[GIVEN RECORDS — start]
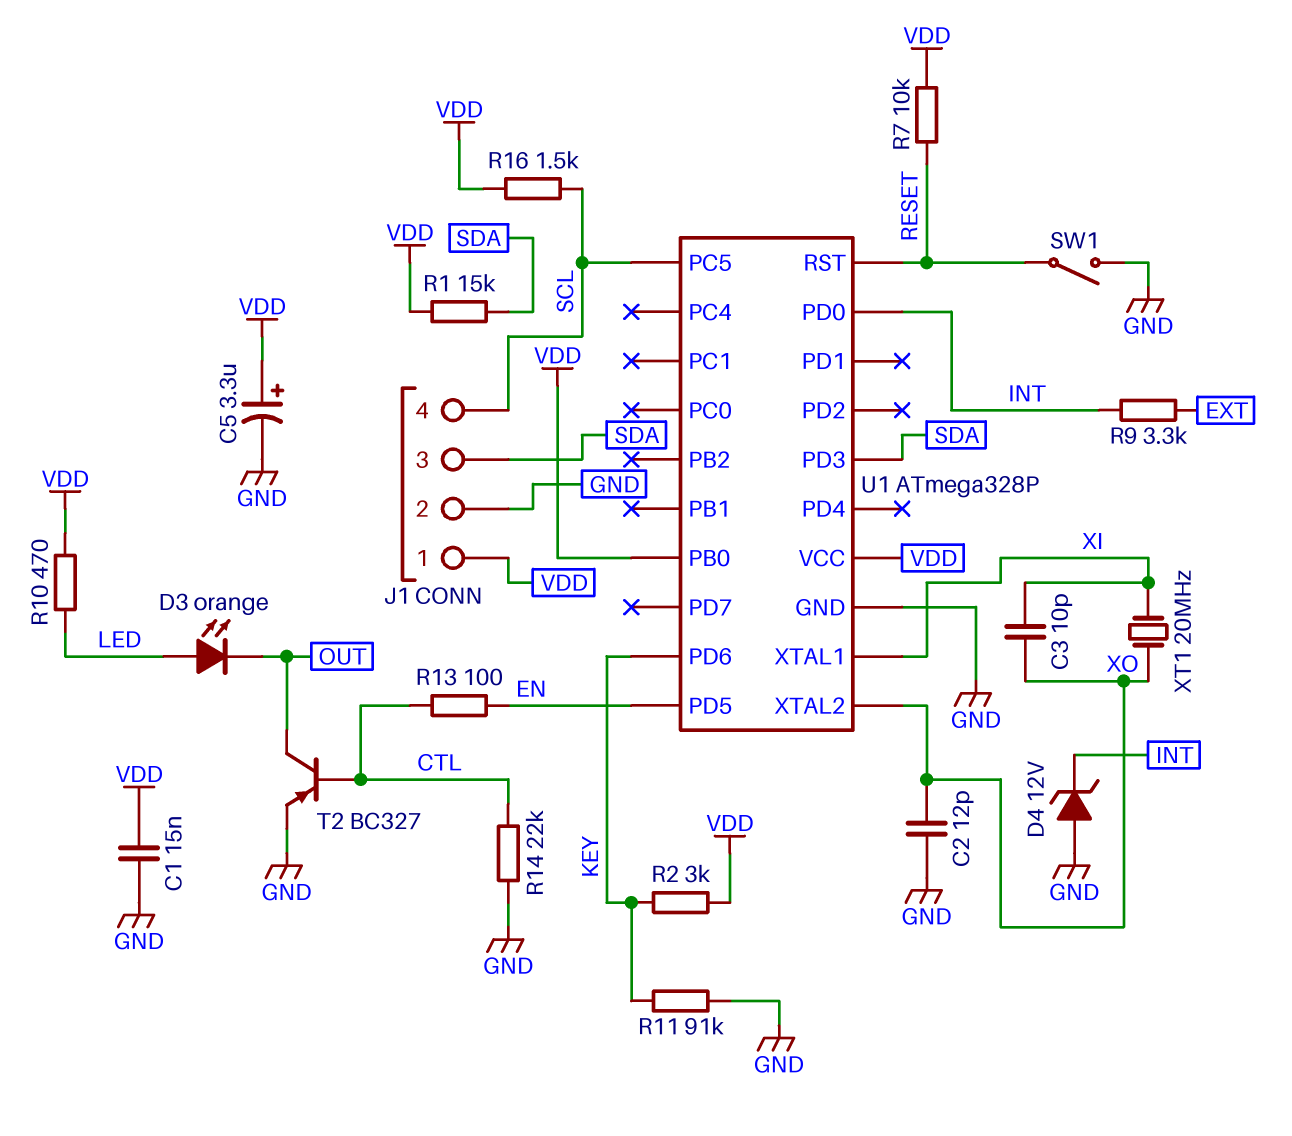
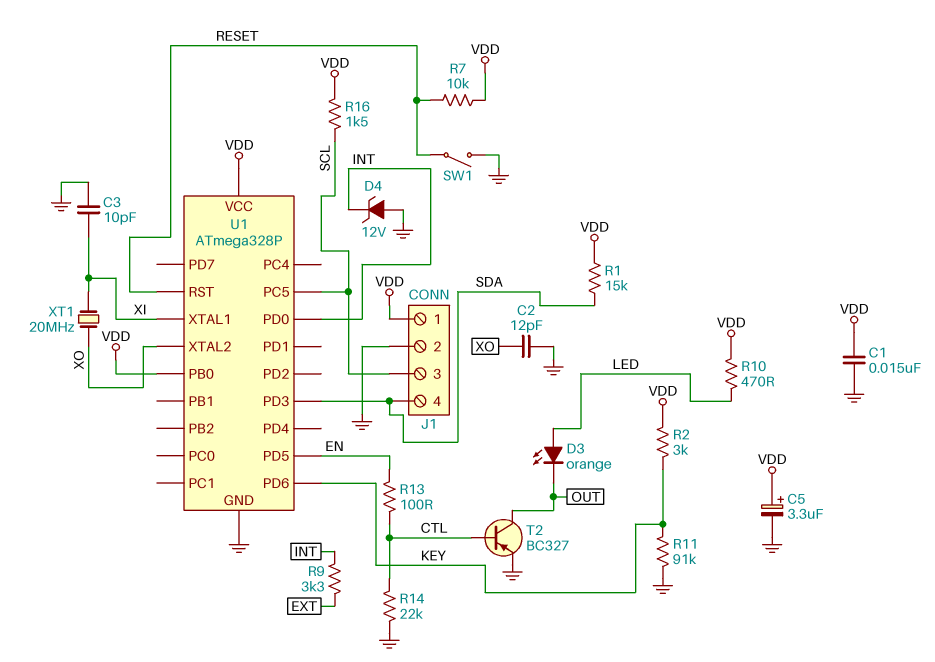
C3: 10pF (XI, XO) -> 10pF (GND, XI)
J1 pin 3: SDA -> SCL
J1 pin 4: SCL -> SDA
[GIVEN RECORDS — finish]
[GIVEN RECORDS — start]
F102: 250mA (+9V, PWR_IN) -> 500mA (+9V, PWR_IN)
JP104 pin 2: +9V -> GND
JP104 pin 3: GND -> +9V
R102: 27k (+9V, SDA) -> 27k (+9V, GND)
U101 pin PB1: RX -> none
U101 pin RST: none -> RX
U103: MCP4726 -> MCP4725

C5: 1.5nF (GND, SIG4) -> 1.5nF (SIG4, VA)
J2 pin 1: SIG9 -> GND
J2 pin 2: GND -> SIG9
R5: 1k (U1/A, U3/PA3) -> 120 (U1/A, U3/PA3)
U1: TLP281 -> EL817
[GIVEN RECORDS — finish]
__DESCRIPTION OF THE TASK__.
Scan the lines above for the word "none", then copy each line that has it.

__ANSWER BOX__.
U101 pin PB1: RX -> none
U101 pin RST: none -> RX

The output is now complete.